### Data for processing
****

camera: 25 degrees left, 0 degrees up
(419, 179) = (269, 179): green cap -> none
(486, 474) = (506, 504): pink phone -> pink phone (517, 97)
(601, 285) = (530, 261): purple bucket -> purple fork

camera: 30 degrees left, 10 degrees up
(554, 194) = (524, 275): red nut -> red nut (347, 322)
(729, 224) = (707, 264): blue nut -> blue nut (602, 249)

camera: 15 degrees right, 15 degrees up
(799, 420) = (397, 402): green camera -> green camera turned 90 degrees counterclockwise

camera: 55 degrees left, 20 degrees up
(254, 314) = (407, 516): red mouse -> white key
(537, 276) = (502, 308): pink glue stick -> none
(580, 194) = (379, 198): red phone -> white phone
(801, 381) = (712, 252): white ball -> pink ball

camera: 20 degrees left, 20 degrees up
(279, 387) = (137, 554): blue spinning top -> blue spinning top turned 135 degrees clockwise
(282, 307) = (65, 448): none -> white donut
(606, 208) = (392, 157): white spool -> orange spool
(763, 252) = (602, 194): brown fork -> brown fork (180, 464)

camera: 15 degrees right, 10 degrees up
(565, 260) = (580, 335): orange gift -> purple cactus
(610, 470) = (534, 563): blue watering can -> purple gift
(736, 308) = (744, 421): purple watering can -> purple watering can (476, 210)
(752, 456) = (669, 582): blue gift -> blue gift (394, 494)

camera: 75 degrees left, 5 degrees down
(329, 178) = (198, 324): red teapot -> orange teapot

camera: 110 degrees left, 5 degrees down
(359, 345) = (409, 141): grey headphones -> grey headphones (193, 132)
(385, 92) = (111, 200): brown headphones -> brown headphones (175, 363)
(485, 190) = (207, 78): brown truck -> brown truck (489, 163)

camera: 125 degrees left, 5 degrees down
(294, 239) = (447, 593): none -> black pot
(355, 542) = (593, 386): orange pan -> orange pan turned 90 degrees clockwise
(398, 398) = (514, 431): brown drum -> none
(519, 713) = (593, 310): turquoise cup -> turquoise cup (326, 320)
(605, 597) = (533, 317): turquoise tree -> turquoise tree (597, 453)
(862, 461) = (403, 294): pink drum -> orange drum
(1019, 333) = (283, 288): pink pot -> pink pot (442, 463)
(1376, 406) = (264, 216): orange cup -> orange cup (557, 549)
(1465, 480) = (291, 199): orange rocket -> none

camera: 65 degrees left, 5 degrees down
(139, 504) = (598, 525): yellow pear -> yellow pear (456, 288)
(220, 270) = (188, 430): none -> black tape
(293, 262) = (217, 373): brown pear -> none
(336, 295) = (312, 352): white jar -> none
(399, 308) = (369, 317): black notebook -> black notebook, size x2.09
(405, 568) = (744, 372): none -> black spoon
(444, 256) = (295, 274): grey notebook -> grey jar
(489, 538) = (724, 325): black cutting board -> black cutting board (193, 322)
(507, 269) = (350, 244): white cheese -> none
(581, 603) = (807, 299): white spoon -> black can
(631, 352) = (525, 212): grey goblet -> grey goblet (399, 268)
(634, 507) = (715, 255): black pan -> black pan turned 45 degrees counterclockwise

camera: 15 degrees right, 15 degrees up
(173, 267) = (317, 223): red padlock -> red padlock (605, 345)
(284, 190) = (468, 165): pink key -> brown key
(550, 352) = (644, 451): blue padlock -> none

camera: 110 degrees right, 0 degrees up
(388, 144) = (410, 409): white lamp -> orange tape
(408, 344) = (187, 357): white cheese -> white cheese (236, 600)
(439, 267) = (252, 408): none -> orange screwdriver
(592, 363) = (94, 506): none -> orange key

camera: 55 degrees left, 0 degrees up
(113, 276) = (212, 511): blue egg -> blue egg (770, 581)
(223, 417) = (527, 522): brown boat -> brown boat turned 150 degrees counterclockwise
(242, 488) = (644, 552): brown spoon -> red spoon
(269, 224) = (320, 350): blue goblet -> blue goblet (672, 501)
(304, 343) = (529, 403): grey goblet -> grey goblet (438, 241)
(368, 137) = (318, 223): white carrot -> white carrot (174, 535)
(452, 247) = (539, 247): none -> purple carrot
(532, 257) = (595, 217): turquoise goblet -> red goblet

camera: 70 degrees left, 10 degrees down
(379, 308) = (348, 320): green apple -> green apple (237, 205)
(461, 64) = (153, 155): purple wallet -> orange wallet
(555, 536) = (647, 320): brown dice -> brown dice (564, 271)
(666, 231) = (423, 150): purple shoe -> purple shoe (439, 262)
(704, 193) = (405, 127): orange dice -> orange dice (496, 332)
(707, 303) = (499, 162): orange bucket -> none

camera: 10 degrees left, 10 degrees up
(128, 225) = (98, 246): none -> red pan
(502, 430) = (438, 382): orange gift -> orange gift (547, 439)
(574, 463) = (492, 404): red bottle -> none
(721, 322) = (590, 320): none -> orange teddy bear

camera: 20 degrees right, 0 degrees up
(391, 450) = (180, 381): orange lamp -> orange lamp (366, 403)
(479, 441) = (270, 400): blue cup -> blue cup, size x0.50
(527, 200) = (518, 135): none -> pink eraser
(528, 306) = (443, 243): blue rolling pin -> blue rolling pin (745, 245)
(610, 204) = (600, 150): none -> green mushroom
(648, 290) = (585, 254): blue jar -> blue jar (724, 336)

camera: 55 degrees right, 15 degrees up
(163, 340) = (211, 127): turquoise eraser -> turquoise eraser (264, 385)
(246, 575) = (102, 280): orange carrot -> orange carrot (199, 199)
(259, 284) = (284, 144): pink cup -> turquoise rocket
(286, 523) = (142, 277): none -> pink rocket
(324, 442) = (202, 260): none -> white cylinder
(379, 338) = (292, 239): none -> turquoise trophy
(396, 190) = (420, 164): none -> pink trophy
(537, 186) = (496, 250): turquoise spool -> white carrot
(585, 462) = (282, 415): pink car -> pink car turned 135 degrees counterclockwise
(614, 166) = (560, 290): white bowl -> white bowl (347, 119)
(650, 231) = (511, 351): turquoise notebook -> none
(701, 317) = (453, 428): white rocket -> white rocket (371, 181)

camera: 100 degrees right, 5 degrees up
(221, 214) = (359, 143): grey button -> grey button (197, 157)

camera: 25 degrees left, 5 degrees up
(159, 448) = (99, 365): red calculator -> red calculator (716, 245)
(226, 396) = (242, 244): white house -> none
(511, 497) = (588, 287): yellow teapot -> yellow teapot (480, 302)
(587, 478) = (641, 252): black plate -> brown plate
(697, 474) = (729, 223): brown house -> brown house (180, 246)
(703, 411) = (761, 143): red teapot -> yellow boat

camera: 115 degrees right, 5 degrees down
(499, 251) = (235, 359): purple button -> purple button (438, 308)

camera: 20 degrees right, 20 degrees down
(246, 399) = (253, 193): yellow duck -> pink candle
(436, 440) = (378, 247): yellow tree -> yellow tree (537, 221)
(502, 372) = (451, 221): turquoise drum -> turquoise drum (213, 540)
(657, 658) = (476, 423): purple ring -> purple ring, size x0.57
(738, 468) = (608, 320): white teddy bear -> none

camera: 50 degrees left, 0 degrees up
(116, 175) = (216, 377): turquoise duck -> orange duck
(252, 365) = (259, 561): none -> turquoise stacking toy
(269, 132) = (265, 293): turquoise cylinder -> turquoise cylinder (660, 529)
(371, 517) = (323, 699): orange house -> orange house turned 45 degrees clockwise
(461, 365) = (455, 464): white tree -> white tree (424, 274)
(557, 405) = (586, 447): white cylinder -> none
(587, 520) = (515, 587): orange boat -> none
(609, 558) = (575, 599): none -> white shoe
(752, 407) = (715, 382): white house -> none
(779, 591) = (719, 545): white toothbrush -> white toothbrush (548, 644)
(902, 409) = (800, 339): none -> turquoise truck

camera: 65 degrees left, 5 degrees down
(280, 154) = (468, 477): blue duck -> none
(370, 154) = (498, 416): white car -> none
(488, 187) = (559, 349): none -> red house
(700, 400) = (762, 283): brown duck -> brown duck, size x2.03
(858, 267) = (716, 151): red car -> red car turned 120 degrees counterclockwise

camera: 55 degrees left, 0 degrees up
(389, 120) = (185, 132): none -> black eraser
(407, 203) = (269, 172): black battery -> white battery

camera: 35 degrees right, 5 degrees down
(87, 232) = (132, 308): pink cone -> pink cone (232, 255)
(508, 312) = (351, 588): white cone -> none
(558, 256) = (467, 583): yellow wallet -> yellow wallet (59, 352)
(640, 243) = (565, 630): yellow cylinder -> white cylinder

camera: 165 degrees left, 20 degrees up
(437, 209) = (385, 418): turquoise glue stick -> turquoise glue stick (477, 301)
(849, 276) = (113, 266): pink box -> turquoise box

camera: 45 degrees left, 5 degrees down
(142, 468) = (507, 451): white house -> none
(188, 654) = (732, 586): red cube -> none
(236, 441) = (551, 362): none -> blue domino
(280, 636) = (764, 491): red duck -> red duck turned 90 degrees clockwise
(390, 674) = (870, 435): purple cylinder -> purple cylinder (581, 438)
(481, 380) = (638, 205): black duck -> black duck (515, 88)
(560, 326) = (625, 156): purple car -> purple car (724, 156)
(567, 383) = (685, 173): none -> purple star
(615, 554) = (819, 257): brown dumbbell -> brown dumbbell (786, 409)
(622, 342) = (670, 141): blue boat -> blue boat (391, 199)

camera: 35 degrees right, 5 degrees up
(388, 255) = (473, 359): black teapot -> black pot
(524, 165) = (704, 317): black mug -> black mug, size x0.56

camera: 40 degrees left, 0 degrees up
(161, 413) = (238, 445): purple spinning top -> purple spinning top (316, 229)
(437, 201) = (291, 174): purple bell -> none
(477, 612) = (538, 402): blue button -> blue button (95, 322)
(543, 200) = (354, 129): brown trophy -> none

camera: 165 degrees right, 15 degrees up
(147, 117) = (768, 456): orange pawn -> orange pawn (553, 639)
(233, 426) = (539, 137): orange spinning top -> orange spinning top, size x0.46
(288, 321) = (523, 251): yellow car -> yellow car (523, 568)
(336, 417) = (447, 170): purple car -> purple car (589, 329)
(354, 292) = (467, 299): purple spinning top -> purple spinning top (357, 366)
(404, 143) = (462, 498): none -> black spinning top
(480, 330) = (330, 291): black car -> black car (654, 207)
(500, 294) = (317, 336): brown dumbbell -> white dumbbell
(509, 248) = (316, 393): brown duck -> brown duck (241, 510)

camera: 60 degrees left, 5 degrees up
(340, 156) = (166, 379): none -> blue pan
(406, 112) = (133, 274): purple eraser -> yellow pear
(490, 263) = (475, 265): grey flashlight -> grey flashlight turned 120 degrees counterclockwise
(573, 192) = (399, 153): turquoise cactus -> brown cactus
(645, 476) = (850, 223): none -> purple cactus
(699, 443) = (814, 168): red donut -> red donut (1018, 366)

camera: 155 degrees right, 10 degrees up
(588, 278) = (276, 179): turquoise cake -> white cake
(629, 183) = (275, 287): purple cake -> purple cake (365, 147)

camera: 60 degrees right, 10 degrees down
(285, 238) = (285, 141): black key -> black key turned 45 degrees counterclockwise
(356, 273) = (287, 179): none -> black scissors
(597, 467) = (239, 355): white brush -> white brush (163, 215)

****

### Directions
Beginning at the line with "(269, 132) = (265, 293): turquoise" and ending at the line with "(437, 209) = (385, 418): turquoise", reproduce each line of the data above exactly, and add no other lines.

### Solution for this problem
(269, 132) = (265, 293): turquoise cylinder -> turquoise cylinder (660, 529)
(371, 517) = (323, 699): orange house -> orange house turned 45 degrees clockwise
(461, 365) = (455, 464): white tree -> white tree (424, 274)
(557, 405) = (586, 447): white cylinder -> none
(587, 520) = (515, 587): orange boat -> none
(609, 558) = (575, 599): none -> white shoe
(752, 407) = (715, 382): white house -> none
(779, 591) = (719, 545): white toothbrush -> white toothbrush (548, 644)
(902, 409) = (800, 339): none -> turquoise truck

camera: 65 degrees left, 5 degrees down
(280, 154) = (468, 477): blue duck -> none
(370, 154) = (498, 416): white car -> none
(488, 187) = (559, 349): none -> red house
(700, 400) = (762, 283): brown duck -> brown duck, size x2.03
(858, 267) = (716, 151): red car -> red car turned 120 degrees counterclockwise

camera: 55 degrees left, 0 degrees up
(389, 120) = (185, 132): none -> black eraser
(407, 203) = (269, 172): black battery -> white battery

camera: 35 degrees right, 5 degrees down
(87, 232) = (132, 308): pink cone -> pink cone (232, 255)
(508, 312) = (351, 588): white cone -> none
(558, 256) = (467, 583): yellow wallet -> yellow wallet (59, 352)
(640, 243) = (565, 630): yellow cylinder -> white cylinder

camera: 165 degrees left, 20 degrees up
(437, 209) = (385, 418): turquoise glue stick -> turquoise glue stick (477, 301)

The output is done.